The material below contains a line with "pink circle: (970, 872)" and a line with "gray hexagon: (542, 1118)". Copy exactly those two lines and all lines between them.

SUPPLIED RECORDS
* * * * *

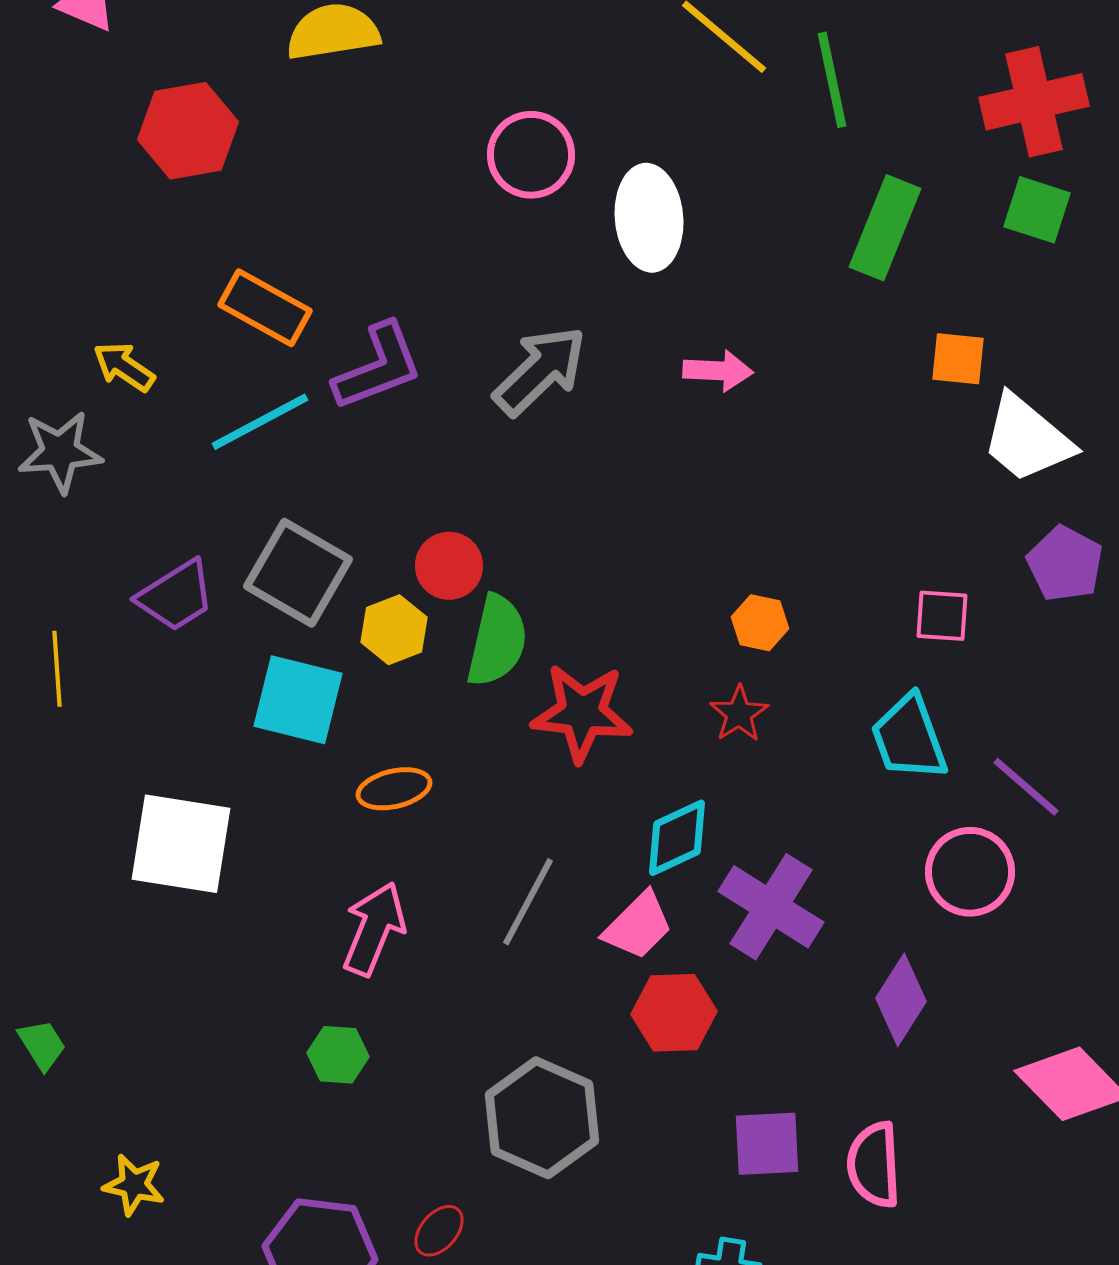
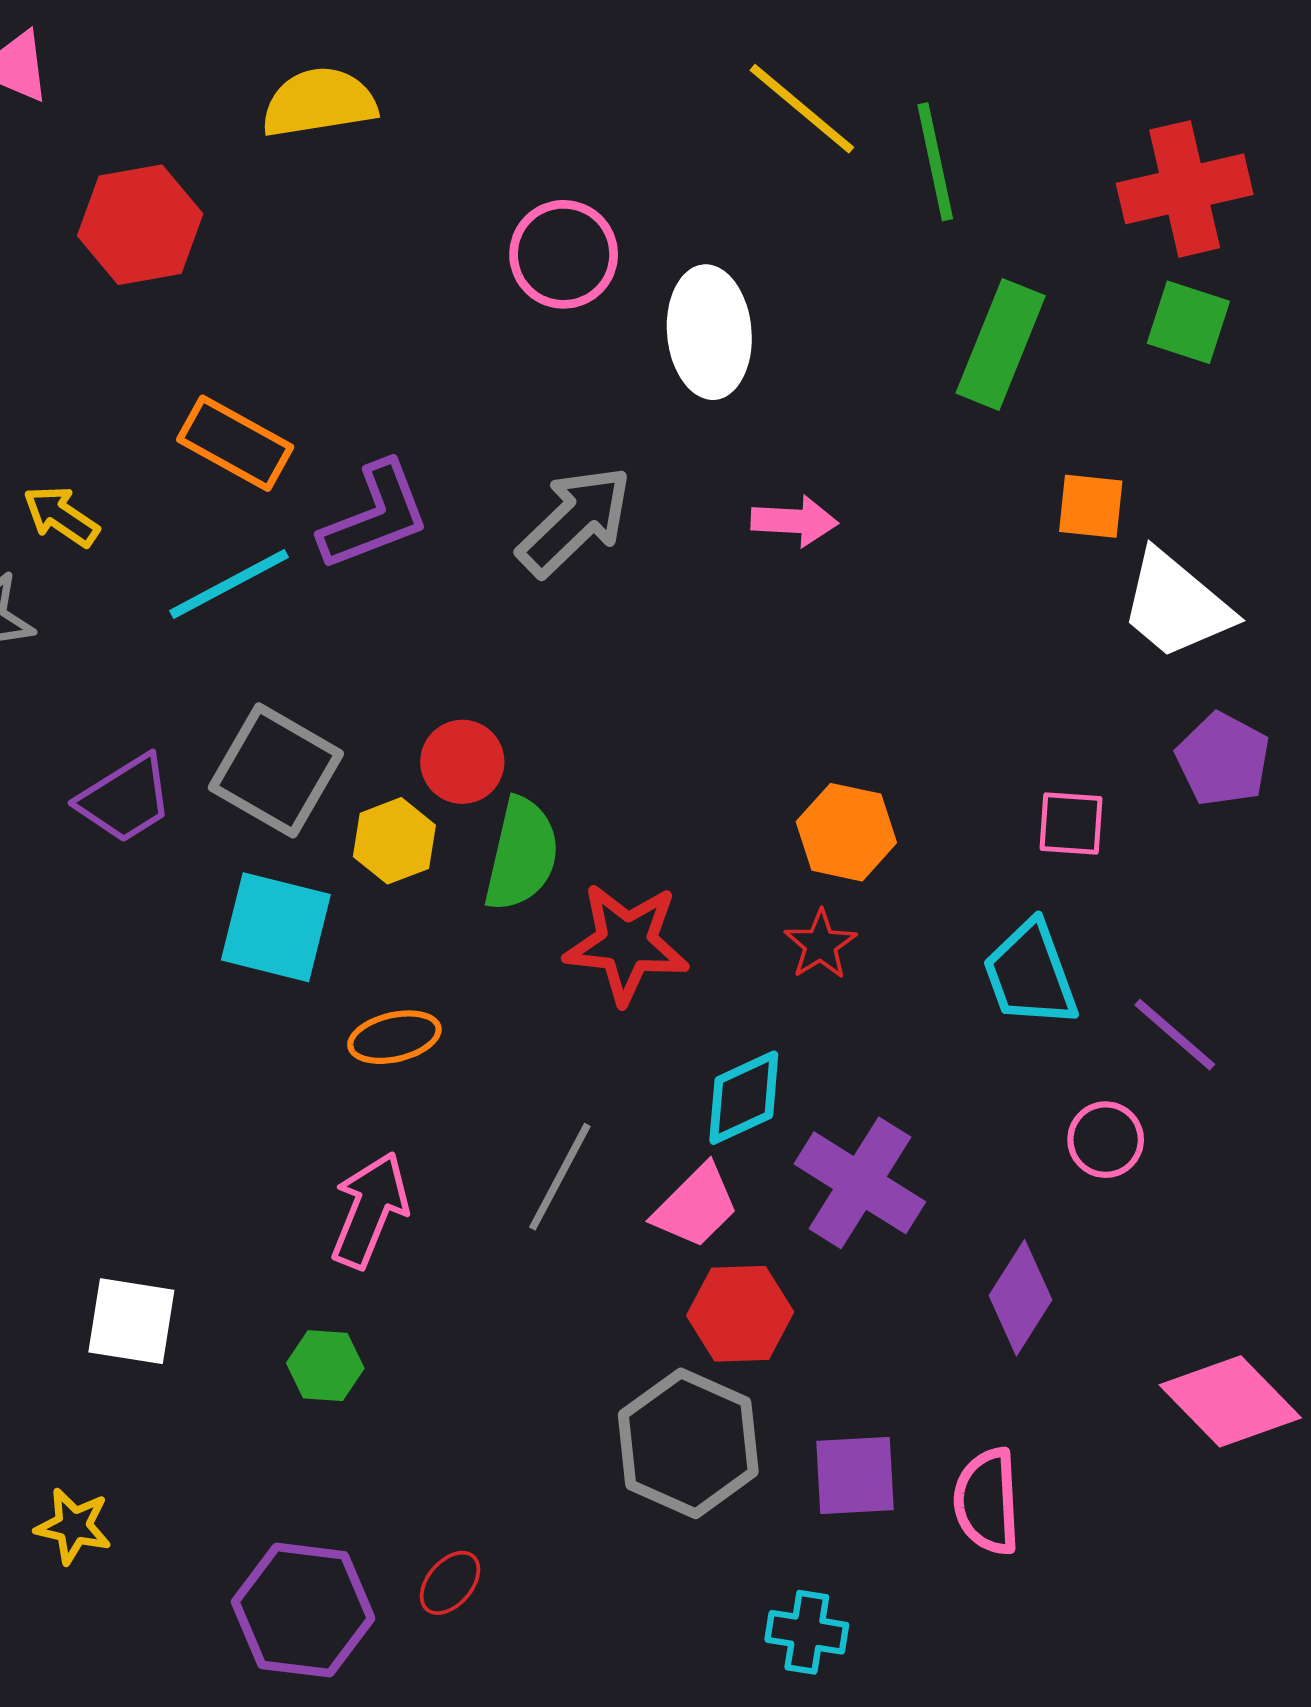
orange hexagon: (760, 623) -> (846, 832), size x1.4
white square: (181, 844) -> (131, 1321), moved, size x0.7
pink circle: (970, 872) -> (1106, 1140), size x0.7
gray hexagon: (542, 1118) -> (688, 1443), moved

* * * * *

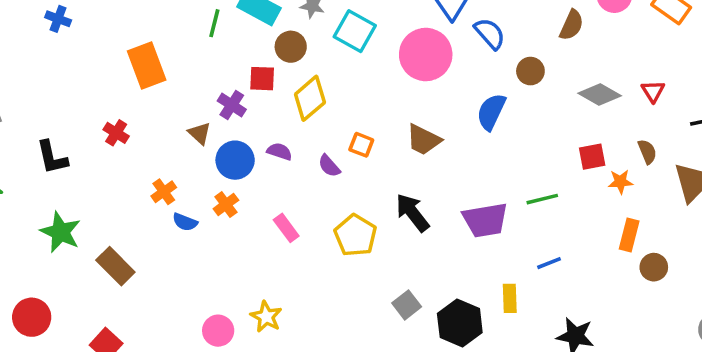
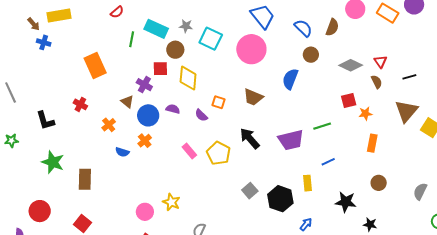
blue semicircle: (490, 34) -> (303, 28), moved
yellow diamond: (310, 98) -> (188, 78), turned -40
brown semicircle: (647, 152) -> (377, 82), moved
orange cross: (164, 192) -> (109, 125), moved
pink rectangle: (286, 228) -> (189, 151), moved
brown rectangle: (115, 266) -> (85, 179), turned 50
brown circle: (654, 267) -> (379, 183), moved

* * * * *

RESULT
pink circle: (970, 872) -> (1106, 1140), size x0.7
gray hexagon: (542, 1118) -> (688, 1443), moved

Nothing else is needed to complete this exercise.